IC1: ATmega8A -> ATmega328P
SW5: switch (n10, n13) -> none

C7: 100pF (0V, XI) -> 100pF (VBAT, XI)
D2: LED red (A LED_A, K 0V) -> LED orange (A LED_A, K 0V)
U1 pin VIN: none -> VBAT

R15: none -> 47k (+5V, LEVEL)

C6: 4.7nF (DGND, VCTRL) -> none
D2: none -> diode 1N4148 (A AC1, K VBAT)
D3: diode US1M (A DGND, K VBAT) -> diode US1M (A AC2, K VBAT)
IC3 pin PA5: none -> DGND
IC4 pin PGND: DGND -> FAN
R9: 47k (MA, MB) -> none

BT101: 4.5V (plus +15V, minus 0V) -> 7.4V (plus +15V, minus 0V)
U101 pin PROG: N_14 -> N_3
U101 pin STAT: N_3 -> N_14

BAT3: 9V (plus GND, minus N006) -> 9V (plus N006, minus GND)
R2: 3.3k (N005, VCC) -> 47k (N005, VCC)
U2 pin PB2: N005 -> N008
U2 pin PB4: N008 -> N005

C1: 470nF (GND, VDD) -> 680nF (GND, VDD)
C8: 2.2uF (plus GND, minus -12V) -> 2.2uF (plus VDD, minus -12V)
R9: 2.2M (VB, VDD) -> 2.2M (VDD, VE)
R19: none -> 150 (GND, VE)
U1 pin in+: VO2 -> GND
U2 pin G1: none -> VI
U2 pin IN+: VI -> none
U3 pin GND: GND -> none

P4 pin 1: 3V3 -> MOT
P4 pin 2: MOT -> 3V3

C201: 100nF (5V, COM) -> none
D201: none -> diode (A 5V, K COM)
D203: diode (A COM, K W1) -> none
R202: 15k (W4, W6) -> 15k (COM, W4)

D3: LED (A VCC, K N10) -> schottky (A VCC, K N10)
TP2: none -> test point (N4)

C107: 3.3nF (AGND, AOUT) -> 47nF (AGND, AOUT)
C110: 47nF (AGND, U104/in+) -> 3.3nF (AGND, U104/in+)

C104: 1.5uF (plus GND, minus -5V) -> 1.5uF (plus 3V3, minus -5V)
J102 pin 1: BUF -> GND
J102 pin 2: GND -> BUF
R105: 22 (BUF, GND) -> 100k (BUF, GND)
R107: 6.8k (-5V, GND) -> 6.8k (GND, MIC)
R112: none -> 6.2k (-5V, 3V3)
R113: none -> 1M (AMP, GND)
________________________________________
**Exercise**
Repeat, exactly as they stand above, the lines from the line with "BAT3: 9V (plus" to the line with "R9: 2.2M (VB, VDD) -> 2.2M (VDD, VE)", both lines included.

**Final answer**
BAT3: 9V (plus GND, minus N006) -> 9V (plus N006, minus GND)
R2: 3.3k (N005, VCC) -> 47k (N005, VCC)
U2 pin PB2: N005 -> N008
U2 pin PB4: N008 -> N005

C1: 470nF (GND, VDD) -> 680nF (GND, VDD)
C8: 2.2uF (plus GND, minus -12V) -> 2.2uF (plus VDD, minus -12V)
R9: 2.2M (VB, VDD) -> 2.2M (VDD, VE)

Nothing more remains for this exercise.